• About this exercise:
Please keep to the lines below from the one with "camera: 55 degrees left, 20 degrees up" through the one with "(451, 182) = (378, 202): orange", and restate them word for word, ends included.

• Data supplied:
--------------------------------
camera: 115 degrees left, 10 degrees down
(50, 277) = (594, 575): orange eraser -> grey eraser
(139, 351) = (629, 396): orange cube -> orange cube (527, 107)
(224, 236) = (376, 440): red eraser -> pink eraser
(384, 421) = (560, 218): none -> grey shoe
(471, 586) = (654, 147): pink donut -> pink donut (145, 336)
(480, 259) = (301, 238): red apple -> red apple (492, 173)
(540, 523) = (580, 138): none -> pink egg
--------------------------------
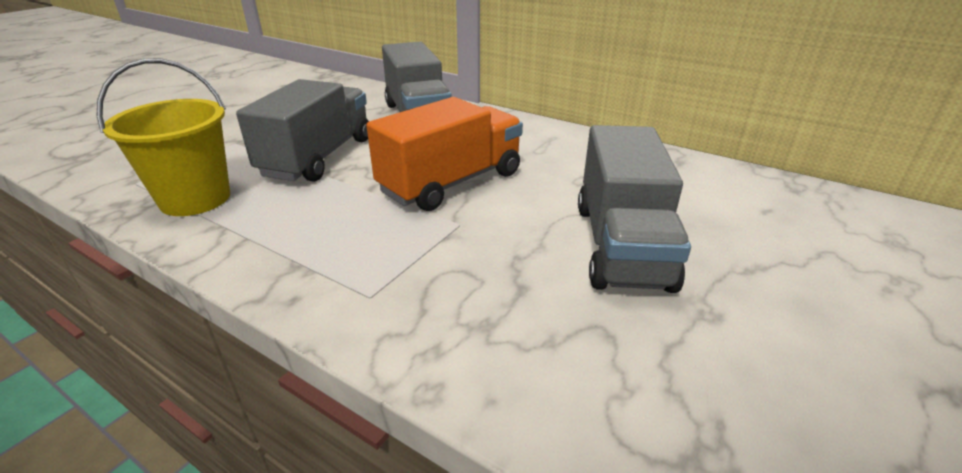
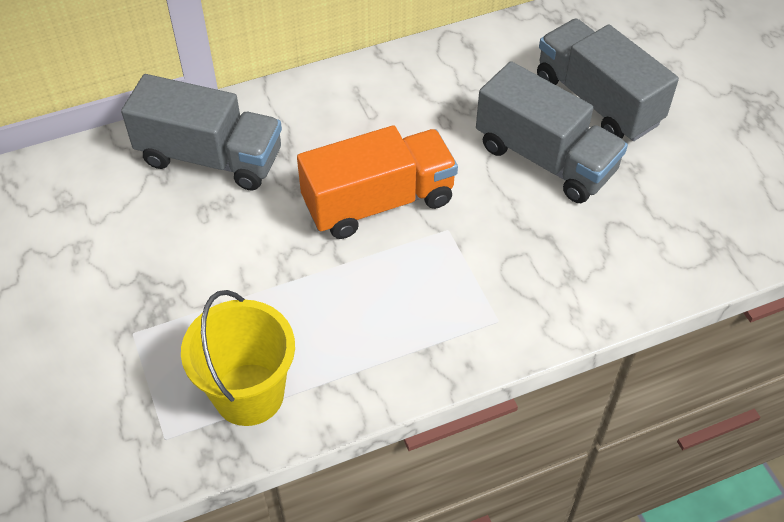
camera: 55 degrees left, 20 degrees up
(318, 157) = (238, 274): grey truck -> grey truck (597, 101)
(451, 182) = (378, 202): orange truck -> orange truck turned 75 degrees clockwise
--------------------------------
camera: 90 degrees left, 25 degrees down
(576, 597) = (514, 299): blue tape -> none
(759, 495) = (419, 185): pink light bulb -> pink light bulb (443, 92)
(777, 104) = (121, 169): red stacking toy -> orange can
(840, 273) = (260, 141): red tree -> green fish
--------------------------------
• Exercise output:
camera: 55 degrees left, 20 degrees up
(318, 157) = (238, 274): grey truck -> grey truck (597, 101)
(451, 182) = (378, 202): orange truck -> orange truck turned 75 degrees clockwise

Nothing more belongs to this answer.